• _Goal of the exercise_:
The entries below contain a line with "swapped | but/niebieski" and a line with "hantel/żółty | (78". Retype exactly everything from the first down to the second, both included, and nothing else.

• _Records provided_:
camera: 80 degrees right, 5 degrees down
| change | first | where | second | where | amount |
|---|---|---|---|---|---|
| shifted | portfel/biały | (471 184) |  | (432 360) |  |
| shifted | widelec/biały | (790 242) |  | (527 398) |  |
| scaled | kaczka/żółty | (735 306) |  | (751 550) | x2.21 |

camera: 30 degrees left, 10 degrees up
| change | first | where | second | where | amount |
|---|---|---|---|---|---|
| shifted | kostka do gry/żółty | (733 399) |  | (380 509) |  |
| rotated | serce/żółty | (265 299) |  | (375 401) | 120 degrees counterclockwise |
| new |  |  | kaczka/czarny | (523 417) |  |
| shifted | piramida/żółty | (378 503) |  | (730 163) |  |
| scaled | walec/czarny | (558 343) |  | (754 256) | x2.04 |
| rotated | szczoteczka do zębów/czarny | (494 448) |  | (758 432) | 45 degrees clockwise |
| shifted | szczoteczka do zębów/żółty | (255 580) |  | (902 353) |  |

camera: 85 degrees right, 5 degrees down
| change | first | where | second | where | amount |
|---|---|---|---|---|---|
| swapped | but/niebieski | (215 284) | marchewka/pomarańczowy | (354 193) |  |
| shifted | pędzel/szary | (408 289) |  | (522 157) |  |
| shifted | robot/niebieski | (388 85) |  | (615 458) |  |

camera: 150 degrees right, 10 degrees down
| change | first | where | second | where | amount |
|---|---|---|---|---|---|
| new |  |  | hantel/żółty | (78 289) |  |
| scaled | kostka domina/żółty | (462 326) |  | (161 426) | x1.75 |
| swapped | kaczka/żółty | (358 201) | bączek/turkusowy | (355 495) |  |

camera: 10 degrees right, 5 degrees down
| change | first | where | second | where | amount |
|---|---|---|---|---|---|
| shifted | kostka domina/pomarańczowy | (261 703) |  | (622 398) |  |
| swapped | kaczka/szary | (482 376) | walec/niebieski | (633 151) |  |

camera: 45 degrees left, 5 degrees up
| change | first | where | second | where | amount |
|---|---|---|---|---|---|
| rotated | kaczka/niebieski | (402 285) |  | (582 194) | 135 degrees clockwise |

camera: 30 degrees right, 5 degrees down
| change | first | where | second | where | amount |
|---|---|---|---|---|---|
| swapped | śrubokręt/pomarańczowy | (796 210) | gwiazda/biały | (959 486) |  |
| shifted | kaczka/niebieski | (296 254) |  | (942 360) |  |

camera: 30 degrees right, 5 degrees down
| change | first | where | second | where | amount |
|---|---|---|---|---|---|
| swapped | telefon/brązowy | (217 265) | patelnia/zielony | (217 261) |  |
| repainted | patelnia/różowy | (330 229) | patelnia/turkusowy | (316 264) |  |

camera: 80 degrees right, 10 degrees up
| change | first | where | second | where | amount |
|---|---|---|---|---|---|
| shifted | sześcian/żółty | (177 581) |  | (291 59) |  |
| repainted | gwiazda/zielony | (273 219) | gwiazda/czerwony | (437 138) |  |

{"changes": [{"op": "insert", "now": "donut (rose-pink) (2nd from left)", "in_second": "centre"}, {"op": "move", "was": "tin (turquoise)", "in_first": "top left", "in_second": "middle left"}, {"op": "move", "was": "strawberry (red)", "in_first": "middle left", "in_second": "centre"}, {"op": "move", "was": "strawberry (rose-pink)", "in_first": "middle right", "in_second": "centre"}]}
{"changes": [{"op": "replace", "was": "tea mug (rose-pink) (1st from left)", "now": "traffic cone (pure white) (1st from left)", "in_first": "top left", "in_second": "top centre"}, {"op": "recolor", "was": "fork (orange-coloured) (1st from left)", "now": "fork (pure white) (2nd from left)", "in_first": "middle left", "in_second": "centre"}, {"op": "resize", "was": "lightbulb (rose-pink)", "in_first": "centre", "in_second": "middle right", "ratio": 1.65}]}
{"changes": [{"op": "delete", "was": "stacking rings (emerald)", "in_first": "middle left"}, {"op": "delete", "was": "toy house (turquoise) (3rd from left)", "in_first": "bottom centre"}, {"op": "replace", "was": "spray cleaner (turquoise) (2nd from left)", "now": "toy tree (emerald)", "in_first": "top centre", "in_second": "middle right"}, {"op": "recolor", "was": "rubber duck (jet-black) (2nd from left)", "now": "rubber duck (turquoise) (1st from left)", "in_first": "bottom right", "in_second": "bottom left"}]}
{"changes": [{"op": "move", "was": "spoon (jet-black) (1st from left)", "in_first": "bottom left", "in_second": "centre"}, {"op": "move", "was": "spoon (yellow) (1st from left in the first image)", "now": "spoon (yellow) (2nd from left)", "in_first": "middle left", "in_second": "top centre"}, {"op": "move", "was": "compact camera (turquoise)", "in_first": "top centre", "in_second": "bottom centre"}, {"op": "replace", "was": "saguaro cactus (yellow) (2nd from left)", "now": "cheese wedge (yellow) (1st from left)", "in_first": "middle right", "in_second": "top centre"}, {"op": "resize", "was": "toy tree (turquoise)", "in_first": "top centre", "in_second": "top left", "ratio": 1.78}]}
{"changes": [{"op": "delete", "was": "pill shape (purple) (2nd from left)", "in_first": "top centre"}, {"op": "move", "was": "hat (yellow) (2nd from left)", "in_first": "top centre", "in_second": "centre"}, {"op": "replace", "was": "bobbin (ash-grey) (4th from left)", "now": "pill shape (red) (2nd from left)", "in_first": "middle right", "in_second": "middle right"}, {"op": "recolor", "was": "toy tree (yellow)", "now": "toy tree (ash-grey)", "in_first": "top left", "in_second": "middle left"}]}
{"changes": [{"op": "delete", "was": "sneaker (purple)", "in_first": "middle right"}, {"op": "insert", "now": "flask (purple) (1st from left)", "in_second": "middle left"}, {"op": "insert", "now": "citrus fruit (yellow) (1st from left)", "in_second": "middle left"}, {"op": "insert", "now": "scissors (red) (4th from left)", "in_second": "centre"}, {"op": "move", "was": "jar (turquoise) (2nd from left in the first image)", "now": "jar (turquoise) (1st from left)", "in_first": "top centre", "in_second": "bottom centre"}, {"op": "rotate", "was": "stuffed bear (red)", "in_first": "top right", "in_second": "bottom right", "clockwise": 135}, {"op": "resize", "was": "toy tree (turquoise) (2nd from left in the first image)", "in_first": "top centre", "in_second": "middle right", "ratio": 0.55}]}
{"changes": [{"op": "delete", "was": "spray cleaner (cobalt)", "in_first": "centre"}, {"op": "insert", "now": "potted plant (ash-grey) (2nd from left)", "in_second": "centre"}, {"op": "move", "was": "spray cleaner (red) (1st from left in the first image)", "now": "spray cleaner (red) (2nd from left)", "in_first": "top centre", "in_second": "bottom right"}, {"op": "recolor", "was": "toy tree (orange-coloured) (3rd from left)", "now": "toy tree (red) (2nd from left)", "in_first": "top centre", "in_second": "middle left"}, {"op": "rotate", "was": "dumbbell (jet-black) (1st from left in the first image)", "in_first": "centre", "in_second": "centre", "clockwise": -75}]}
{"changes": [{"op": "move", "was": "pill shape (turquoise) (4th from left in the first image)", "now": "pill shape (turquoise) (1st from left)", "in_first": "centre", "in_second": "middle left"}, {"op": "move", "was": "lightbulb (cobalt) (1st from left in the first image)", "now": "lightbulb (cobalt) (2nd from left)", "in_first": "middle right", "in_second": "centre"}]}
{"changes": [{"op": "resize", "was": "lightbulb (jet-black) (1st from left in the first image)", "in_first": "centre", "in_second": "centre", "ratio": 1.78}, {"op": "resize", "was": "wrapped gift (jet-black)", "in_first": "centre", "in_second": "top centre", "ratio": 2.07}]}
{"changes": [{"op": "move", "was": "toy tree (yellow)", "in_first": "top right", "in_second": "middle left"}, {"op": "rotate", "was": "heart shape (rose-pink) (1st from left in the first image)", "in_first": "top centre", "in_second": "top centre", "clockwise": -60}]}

• _Expected answer_:
| swapped | but/niebieski | (215 284) | marchewka/pomarańczowy | (354 193) |  |
| shifted | pędzel/szary | (408 289) |  | (522 157) |  |
| shifted | robot/niebieski | (388 85) |  | (615 458) |  |

camera: 150 degrees right, 10 degrees down
| change | first | where | second | where | amount |
|---|---|---|---|---|---|
| new |  |  | hantel/żółty | (78 289) |  |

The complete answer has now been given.